* Aim of the task:
Give only the count of lines that contain "Someone" in the material.

* Provided material:
══════
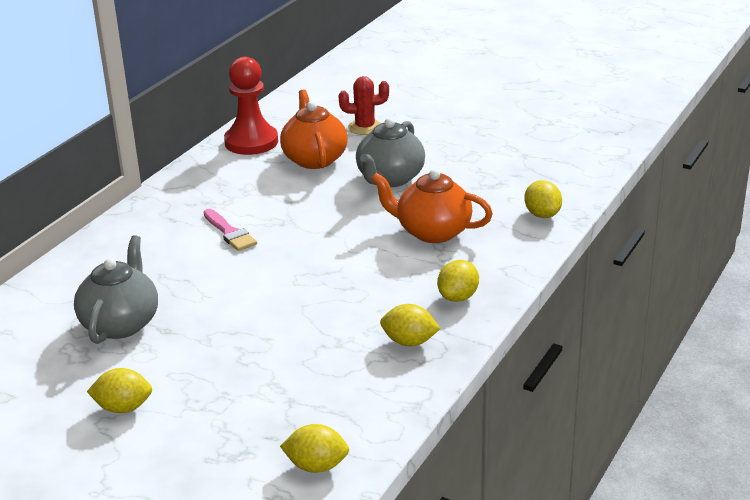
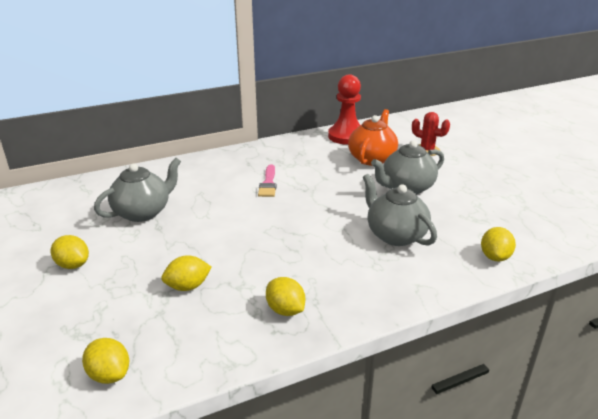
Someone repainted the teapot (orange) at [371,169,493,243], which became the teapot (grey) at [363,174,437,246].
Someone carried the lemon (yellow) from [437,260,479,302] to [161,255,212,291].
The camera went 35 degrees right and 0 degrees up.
══════
* The completed task:
2